* WHAT YOU NEED TO DO:
Please write out exactly the lines of the data below from the line holding "The yellow_metotigol ended" through the line holding "The second view gained the pink_gogukux", and leave out the rest.

[Items from a dataset]
==================================================
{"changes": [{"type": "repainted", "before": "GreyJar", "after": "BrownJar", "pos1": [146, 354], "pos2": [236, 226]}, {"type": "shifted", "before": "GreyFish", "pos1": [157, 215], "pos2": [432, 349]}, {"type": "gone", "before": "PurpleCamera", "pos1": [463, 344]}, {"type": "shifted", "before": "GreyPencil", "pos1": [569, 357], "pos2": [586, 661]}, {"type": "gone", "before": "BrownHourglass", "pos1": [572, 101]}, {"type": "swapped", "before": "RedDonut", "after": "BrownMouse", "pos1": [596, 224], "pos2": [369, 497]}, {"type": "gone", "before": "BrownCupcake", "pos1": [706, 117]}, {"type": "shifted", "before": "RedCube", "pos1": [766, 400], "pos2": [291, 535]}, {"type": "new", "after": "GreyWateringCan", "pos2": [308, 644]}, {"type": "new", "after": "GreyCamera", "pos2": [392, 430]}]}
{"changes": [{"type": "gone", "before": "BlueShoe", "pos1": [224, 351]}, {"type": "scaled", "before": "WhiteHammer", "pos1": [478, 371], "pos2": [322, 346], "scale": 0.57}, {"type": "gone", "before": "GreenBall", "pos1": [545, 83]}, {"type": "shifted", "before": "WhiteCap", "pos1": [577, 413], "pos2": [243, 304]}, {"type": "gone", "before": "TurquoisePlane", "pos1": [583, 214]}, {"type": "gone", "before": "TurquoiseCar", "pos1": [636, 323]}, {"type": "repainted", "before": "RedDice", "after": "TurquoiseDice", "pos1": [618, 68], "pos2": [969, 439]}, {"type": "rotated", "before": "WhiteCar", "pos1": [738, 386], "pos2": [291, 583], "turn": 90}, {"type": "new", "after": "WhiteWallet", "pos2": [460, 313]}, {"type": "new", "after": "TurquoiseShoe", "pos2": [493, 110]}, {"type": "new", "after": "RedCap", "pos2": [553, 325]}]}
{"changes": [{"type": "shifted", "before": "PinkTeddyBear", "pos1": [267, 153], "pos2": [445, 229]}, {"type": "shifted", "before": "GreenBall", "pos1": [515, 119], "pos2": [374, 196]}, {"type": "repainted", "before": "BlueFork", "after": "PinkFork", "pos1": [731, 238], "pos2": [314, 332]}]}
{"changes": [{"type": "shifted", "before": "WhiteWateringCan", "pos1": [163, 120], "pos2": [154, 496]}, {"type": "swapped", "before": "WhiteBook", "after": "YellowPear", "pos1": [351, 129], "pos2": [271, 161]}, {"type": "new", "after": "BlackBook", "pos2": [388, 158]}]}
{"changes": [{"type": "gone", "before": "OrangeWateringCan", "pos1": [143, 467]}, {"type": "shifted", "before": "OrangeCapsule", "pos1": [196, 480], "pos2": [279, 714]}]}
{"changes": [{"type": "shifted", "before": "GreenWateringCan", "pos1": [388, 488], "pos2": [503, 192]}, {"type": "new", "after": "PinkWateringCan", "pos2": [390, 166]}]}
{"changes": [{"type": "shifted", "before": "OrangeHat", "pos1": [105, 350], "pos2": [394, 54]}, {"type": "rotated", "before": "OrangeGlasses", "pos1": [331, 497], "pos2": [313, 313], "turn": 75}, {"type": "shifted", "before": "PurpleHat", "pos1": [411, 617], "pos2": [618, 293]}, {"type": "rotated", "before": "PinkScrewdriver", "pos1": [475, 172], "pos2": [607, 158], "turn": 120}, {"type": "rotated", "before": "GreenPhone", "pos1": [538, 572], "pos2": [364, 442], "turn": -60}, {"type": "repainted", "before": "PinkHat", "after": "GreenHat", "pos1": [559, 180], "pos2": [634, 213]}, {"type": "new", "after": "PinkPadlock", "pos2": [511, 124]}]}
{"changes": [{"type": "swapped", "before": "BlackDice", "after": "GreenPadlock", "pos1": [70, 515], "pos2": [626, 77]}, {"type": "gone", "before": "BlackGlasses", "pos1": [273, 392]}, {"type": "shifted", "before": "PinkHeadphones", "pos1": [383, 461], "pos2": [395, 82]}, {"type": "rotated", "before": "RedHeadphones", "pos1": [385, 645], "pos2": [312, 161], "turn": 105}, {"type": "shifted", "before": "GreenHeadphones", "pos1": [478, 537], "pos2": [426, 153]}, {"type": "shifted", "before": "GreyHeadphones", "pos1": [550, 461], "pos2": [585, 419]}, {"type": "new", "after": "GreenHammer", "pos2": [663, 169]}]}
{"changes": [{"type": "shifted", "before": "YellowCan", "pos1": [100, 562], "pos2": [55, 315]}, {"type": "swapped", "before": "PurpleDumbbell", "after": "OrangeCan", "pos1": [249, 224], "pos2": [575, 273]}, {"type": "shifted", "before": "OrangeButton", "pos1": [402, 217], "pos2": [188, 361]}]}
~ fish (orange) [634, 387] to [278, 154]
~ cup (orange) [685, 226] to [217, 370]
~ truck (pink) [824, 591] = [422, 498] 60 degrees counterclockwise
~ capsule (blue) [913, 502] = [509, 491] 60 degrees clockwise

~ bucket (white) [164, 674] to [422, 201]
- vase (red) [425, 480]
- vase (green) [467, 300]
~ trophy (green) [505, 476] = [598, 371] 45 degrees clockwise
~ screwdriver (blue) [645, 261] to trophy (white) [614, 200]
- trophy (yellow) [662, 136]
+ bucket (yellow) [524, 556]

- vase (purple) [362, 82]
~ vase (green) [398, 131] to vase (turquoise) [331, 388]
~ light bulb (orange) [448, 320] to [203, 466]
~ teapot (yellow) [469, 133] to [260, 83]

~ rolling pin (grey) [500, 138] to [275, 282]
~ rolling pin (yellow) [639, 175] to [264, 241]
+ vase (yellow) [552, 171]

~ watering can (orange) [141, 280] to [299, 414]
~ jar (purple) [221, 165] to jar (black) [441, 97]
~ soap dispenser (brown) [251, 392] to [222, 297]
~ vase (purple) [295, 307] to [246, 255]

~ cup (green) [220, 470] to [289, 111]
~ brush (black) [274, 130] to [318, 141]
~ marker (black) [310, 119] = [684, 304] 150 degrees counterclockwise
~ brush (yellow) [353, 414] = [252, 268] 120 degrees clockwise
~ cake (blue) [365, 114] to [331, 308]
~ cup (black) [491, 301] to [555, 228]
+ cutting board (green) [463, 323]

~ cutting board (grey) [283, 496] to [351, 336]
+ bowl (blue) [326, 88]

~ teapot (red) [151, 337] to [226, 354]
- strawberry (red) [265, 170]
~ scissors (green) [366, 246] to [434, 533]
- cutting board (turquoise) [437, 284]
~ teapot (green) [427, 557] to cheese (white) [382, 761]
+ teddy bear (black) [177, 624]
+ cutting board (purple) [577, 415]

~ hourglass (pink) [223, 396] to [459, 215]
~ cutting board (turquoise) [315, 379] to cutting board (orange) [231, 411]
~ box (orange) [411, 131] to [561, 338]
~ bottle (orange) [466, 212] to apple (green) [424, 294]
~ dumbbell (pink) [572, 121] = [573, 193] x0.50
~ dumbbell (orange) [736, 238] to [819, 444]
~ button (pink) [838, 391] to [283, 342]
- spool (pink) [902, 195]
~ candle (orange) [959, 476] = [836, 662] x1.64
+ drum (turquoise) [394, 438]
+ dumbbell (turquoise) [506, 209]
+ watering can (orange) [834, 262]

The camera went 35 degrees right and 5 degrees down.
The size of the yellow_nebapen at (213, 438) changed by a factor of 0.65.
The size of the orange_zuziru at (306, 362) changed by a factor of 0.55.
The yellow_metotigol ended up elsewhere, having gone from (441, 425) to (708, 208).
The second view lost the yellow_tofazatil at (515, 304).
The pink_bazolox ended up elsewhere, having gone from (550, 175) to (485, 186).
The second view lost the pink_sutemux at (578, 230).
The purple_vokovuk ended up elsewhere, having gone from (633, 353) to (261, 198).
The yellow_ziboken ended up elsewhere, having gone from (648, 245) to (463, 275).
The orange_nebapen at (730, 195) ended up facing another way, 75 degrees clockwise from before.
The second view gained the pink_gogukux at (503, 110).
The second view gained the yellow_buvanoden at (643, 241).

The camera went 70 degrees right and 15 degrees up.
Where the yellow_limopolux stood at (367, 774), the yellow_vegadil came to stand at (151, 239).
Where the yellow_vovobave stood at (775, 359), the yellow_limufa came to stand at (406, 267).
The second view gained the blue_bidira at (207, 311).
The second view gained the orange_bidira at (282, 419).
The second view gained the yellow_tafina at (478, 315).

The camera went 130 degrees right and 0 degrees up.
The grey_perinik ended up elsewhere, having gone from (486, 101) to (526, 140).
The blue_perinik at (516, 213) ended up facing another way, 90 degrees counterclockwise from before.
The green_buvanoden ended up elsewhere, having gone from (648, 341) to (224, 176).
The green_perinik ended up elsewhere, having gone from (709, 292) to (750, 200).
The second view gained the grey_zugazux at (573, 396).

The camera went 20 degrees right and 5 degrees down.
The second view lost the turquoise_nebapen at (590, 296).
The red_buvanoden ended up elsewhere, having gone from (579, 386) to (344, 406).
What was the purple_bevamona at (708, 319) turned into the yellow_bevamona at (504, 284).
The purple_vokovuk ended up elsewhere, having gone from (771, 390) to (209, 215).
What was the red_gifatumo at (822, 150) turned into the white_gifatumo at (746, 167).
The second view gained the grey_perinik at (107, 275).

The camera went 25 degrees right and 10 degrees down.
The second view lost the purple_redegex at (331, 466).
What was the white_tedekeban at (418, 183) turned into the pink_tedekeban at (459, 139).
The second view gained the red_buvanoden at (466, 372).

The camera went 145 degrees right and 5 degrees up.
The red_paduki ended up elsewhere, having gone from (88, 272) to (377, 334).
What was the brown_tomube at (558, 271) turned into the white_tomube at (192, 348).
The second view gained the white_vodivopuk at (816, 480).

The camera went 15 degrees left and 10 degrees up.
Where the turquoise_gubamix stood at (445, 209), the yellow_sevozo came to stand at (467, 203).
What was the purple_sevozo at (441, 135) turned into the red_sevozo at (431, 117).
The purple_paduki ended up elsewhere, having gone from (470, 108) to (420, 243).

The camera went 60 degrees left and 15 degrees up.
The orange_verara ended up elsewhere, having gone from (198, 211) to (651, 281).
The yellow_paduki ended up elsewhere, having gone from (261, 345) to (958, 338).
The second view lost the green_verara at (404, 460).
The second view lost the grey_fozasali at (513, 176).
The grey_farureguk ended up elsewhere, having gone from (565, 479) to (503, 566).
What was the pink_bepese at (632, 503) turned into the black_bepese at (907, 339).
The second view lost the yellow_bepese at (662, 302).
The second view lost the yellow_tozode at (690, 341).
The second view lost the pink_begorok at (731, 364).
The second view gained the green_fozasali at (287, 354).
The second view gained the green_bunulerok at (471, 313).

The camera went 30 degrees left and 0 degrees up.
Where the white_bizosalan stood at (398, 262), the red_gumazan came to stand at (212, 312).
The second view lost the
==================================================
* SOLUTION BELOW:
The yellow_metotigol ended up elsewhere, having gone from (441, 425) to (708, 208).
The second view lost the yellow_tofazatil at (515, 304).
The pink_bazolox ended up elsewhere, having gone from (550, 175) to (485, 186).
The second view lost the pink_sutemux at (578, 230).
The purple_vokovuk ended up elsewhere, having gone from (633, 353) to (261, 198).
The yellow_ziboken ended up elsewhere, having gone from (648, 245) to (463, 275).
The orange_nebapen at (730, 195) ended up facing another way, 75 degrees clockwise from before.
The second view gained the pink_gogukux at (503, 110).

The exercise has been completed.